▶ Information supplied

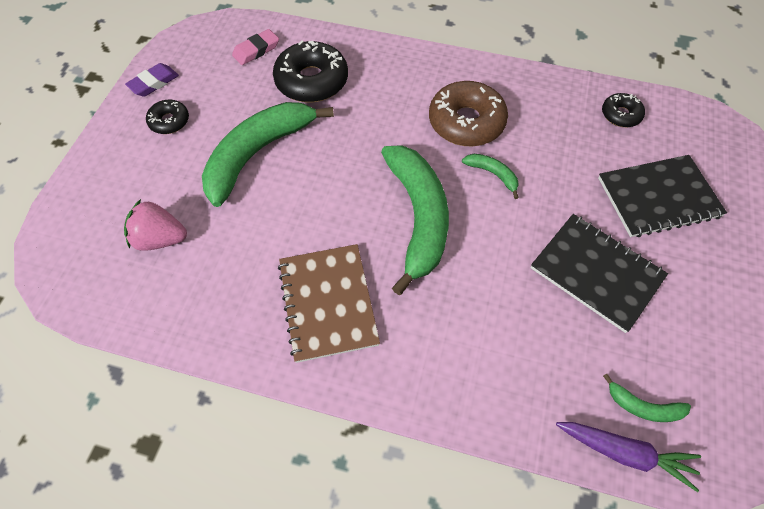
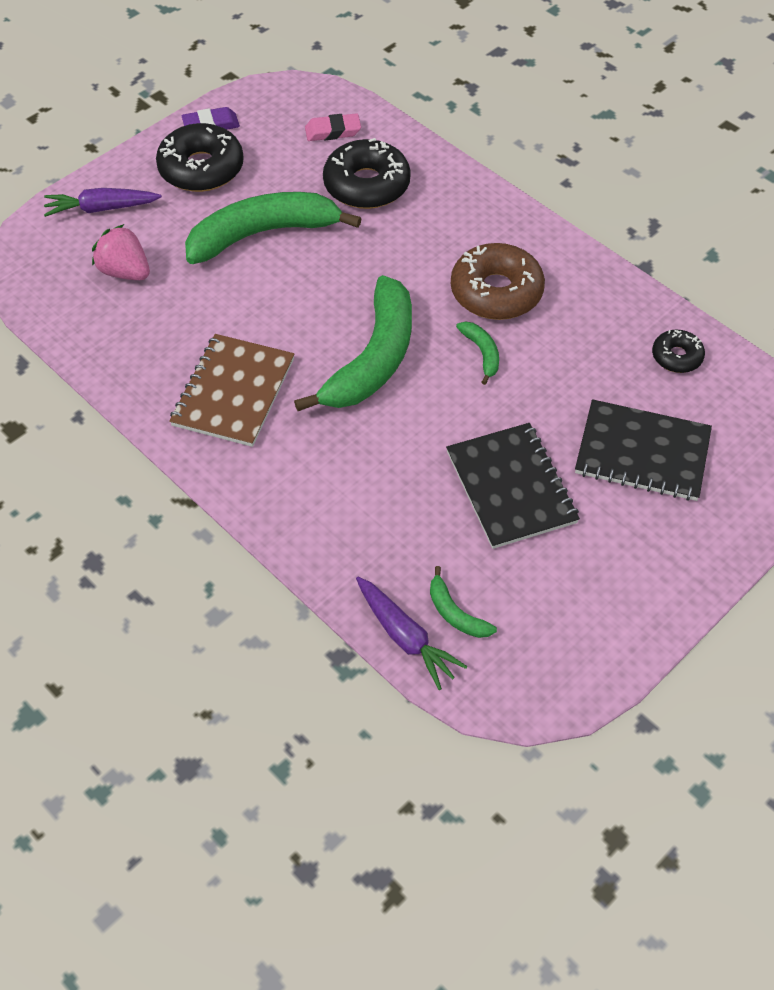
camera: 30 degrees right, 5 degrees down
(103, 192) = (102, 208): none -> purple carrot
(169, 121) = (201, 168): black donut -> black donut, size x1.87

---

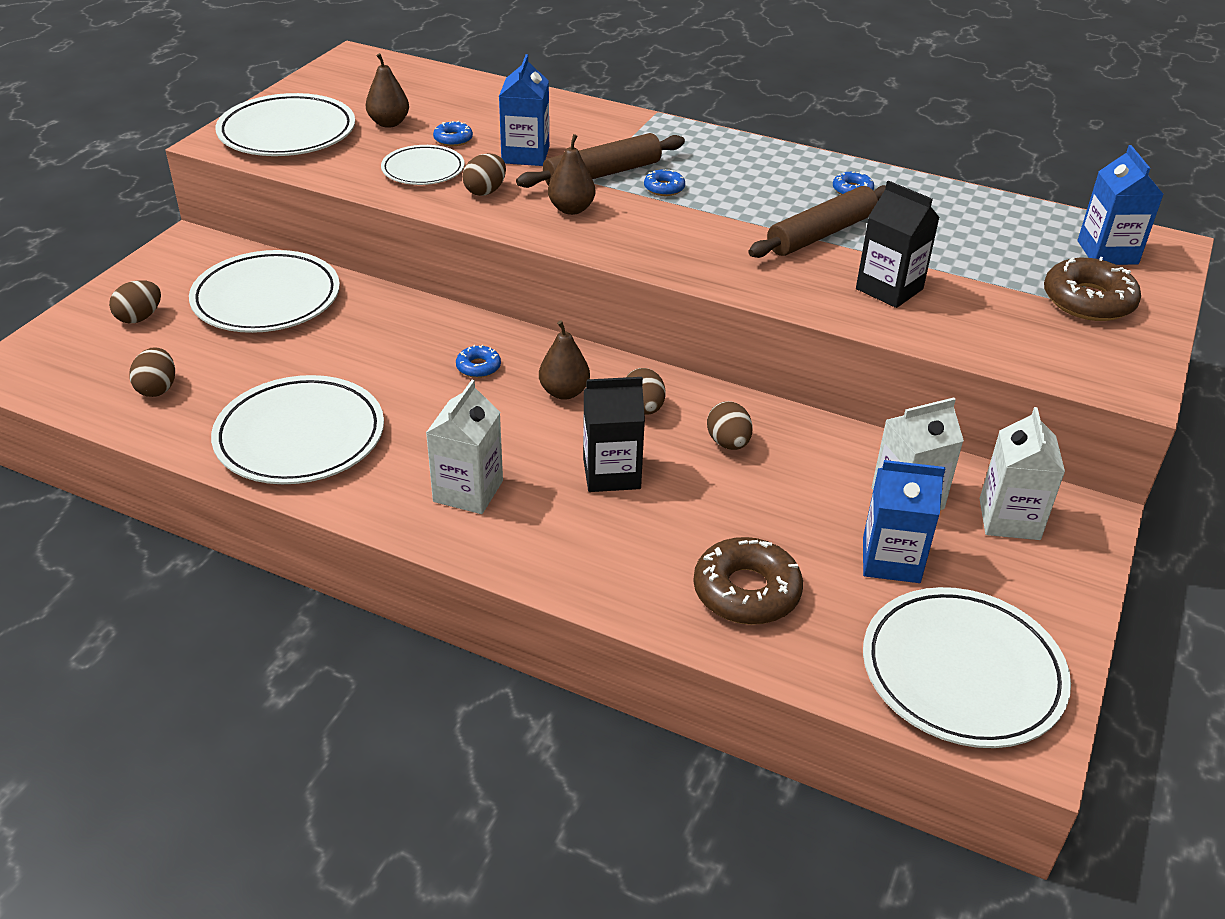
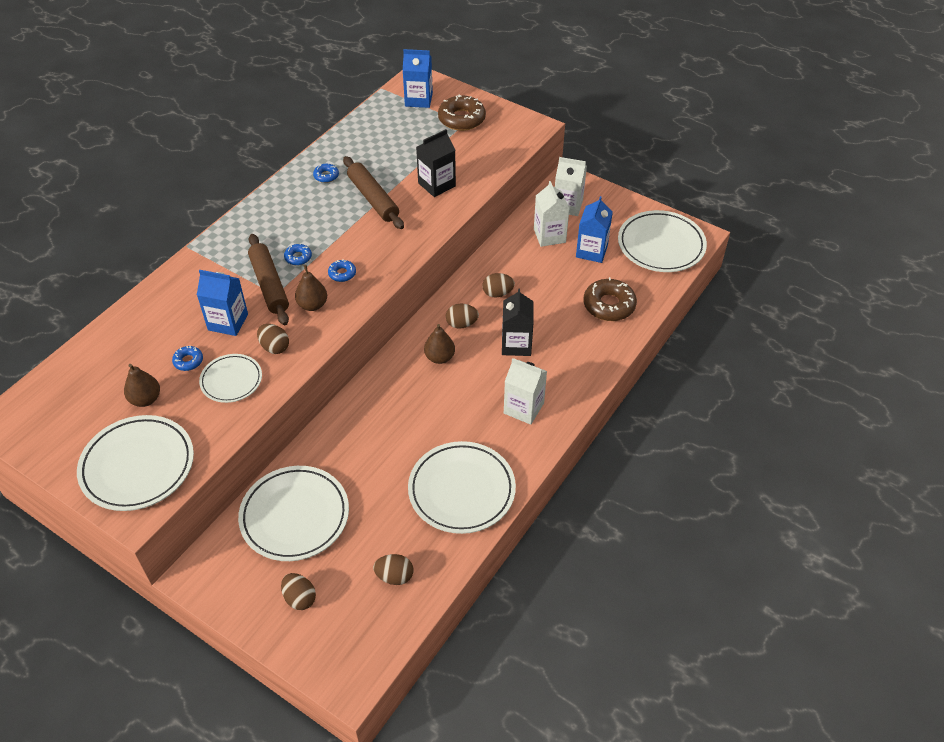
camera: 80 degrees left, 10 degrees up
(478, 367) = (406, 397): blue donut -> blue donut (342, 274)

==

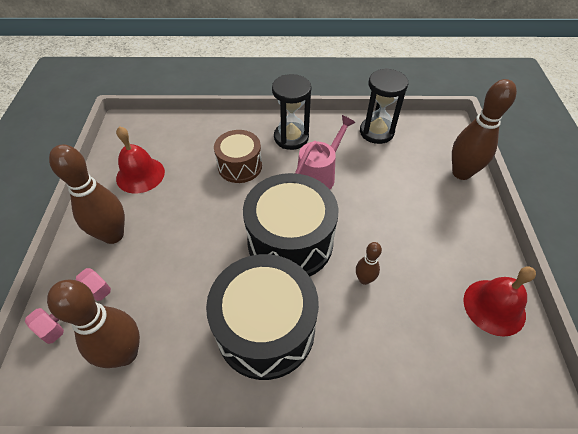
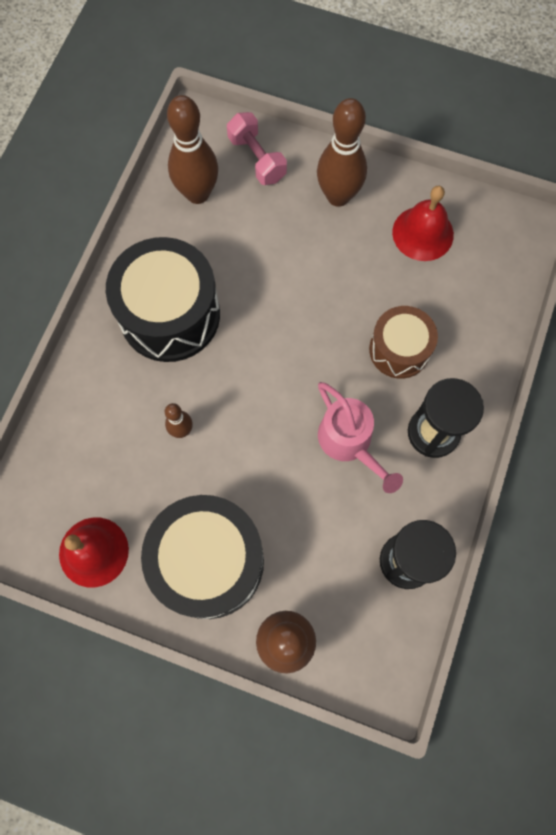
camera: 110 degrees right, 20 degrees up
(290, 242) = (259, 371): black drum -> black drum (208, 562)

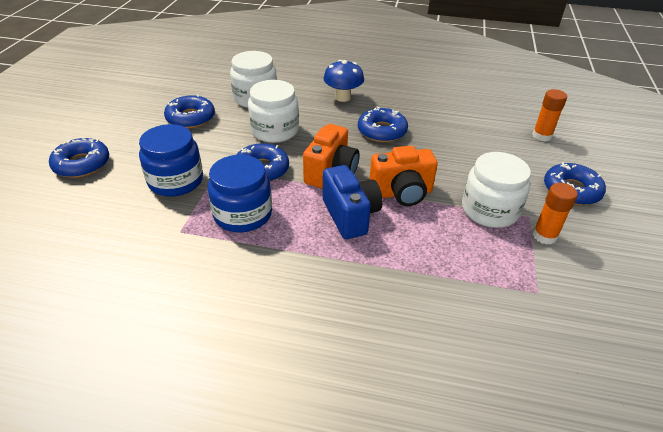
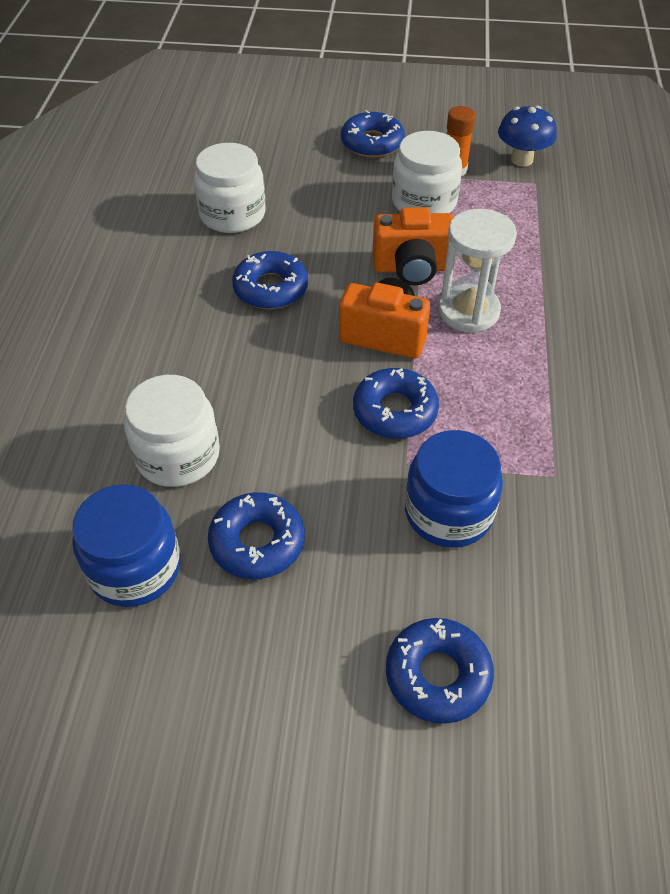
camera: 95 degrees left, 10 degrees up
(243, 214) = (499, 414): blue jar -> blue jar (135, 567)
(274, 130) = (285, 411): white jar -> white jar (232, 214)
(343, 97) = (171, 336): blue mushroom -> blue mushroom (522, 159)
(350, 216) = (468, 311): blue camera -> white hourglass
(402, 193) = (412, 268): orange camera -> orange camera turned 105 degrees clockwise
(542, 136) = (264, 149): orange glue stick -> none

▶ Work order
Find where the line with "(350, 216) = (468, 311): blue" sits in the material above, then copy exactly from it through the line with "(542, 136) = (264, 149): orange". Add no other line.

▶ Result for this exercise
(350, 216) = (468, 311): blue camera -> white hourglass
(402, 193) = (412, 268): orange camera -> orange camera turned 105 degrees clockwise
(542, 136) = (264, 149): orange glue stick -> none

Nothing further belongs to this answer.